§ ASSIGNMENT
Output the full listing again without altering anything.

(DATA SECTION begins)

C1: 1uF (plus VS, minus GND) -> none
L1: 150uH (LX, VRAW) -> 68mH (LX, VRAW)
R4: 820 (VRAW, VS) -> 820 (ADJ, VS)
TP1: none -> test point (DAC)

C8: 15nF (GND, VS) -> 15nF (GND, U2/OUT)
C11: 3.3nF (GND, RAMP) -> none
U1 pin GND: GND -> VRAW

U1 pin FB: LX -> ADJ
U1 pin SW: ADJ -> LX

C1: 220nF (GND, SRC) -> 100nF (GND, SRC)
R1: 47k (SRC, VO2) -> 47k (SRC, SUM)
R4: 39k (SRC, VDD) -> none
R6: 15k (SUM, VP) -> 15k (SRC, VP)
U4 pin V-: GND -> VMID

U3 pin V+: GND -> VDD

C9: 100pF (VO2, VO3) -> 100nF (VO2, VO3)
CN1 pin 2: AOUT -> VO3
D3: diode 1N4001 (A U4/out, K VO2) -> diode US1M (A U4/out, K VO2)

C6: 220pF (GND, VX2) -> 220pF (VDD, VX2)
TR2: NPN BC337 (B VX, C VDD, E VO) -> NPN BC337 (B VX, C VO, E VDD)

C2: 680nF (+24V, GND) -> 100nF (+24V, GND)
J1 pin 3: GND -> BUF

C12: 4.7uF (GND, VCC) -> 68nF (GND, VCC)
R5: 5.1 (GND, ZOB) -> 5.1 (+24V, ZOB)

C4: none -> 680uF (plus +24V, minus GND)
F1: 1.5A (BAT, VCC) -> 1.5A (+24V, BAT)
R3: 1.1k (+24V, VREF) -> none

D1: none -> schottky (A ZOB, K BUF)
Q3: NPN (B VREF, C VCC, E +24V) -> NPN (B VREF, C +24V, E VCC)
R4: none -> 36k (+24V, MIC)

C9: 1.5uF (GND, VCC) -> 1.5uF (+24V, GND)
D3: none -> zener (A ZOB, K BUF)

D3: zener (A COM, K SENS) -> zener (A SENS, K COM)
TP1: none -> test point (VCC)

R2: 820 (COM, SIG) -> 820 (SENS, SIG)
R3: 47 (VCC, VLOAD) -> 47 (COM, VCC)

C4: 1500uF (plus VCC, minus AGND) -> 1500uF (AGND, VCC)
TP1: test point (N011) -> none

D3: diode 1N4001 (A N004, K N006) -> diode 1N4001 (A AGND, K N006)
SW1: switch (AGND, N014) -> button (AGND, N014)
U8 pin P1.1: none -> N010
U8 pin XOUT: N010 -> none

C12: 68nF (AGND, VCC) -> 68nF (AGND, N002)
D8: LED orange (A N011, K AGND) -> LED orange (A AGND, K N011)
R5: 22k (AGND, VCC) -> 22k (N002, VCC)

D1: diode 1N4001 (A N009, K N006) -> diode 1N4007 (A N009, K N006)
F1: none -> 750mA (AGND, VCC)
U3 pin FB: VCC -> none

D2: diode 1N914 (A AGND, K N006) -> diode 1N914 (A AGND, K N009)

(DATA SECTION ends)

§ TASK RESPONSE
C1: 1uF (plus VS, minus GND) -> none
L1: 150uH (LX, VRAW) -> 68mH (LX, VRAW)
R4: 820 (VRAW, VS) -> 820 (ADJ, VS)
TP1: none -> test point (DAC)

C8: 15nF (GND, VS) -> 15nF (GND, U2/OUT)
C11: 3.3nF (GND, RAMP) -> none
U1 pin GND: GND -> VRAW

U1 pin FB: LX -> ADJ
U1 pin SW: ADJ -> LX

C1: 220nF (GND, SRC) -> 100nF (GND, SRC)
R1: 47k (SRC, VO2) -> 47k (SRC, SUM)
R4: 39k (SRC, VDD) -> none
R6: 15k (SUM, VP) -> 15k (SRC, VP)
U4 pin V-: GND -> VMID

U3 pin V+: GND -> VDD

C9: 100pF (VO2, VO3) -> 100nF (VO2, VO3)
CN1 pin 2: AOUT -> VO3
D3: diode 1N4001 (A U4/out, K VO2) -> diode US1M (A U4/out, K VO2)

C6: 220pF (GND, VX2) -> 220pF (VDD, VX2)
TR2: NPN BC337 (B VX, C VDD, E VO) -> NPN BC337 (B VX, C VO, E VDD)

C2: 680nF (+24V, GND) -> 100nF (+24V, GND)
J1 pin 3: GND -> BUF

C12: 4.7uF (GND, VCC) -> 68nF (GND, VCC)
R5: 5.1 (GND, ZOB) -> 5.1 (+24V, ZOB)

C4: none -> 680uF (plus +24V, minus GND)
F1: 1.5A (BAT, VCC) -> 1.5A (+24V, BAT)
R3: 1.1k (+24V, VREF) -> none

D1: none -> schottky (A ZOB, K BUF)
Q3: NPN (B VREF, C VCC, E +24V) -> NPN (B VREF, C +24V, E VCC)
R4: none -> 36k (+24V, MIC)

C9: 1.5uF (GND, VCC) -> 1.5uF (+24V, GND)
D3: none -> zener (A ZOB, K BUF)

D3: zener (A COM, K SENS) -> zener (A SENS, K COM)
TP1: none -> test point (VCC)

R2: 820 (COM, SIG) -> 820 (SENS, SIG)
R3: 47 (VCC, VLOAD) -> 47 (COM, VCC)

C4: 1500uF (plus VCC, minus AGND) -> 1500uF (AGND, VCC)
TP1: test point (N011) -> none

D3: diode 1N4001 (A N004, K N006) -> diode 1N4001 (A AGND, K N006)
SW1: switch (AGND, N014) -> button (AGND, N014)
U8 pin P1.1: none -> N010
U8 pin XOUT: N010 -> none

C12: 68nF (AGND, VCC) -> 68nF (AGND, N002)
D8: LED orange (A N011, K AGND) -> LED orange (A AGND, K N011)
R5: 22k (AGND, VCC) -> 22k (N002, VCC)

D1: diode 1N4001 (A N009, K N006) -> diode 1N4007 (A N009, K N006)
F1: none -> 750mA (AGND, VCC)
U3 pin FB: VCC -> none

D2: diode 1N914 (A AGND, K N006) -> diode 1N914 (A AGND, K N009)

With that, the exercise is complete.